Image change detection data
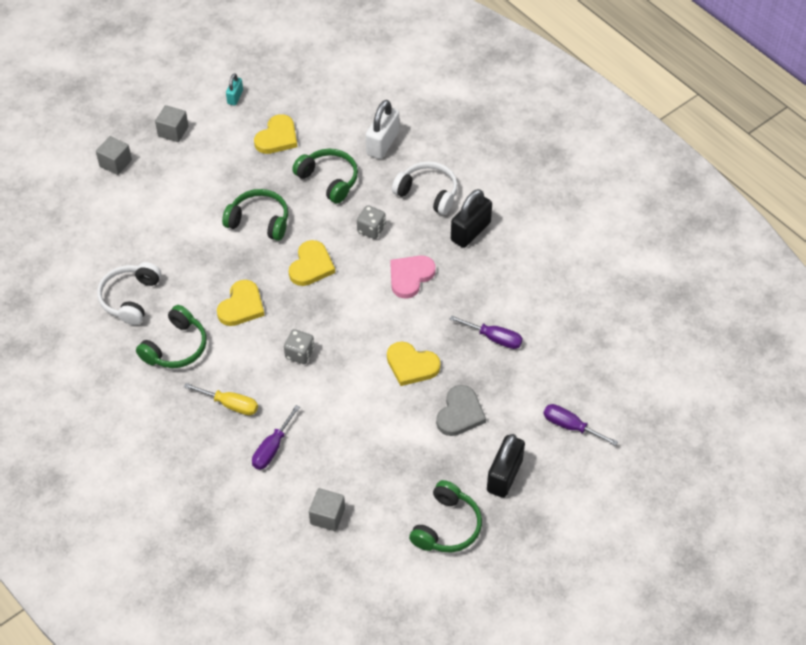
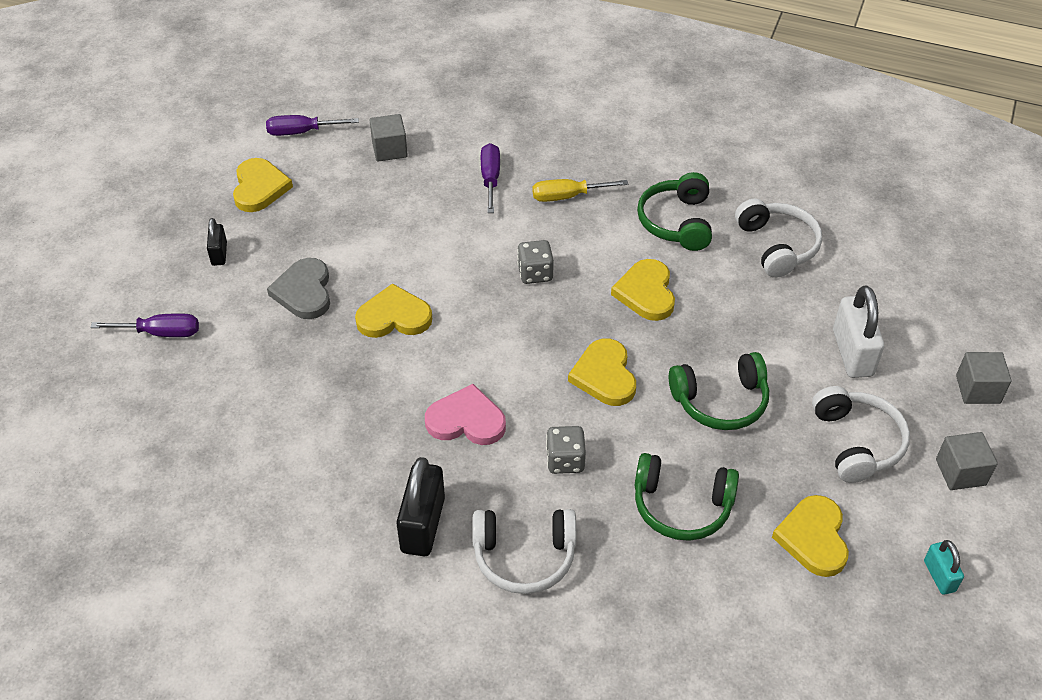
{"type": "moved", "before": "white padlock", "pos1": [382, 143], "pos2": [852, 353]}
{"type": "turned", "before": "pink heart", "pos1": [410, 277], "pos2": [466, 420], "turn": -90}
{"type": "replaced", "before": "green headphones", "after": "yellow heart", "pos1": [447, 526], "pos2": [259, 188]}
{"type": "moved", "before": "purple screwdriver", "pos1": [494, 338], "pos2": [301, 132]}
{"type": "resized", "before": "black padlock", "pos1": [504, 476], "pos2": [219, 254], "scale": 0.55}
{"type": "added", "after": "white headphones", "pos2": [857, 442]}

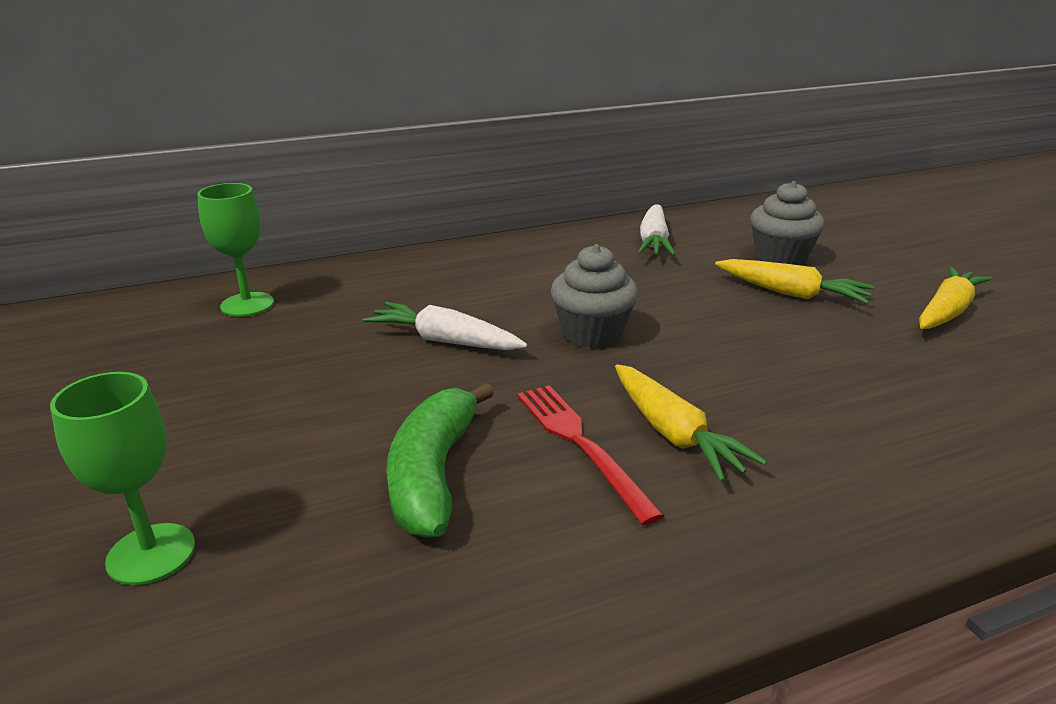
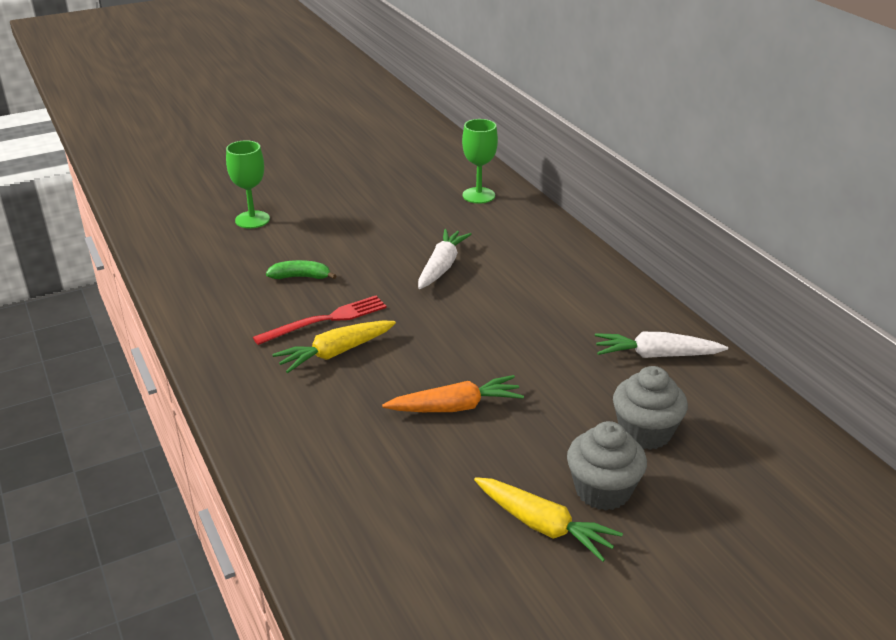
{"type": "resized", "before": "green banana", "pos1": [433, 474], "pos2": [301, 277], "scale": 0.58}
{"type": "moved", "before": "grey cupcake", "pos1": [592, 333], "pos2": [602, 490]}
{"type": "removed", "before": "yellow carrot", "pos1": [791, 293]}
{"type": "added", "after": "orange carrot", "pos2": [455, 407]}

• _THE TASK_:
The expected result is every line above containing the string "heart".

• _EXPECTED ANSWER_:
{"type": "turned", "before": "pink heart", "pos1": [410, 277], "pos2": [466, 420], "turn": -90}
{"type": "replaced", "before": "green headphones", "after": "yellow heart", "pos1": [447, 526], "pos2": [259, 188]}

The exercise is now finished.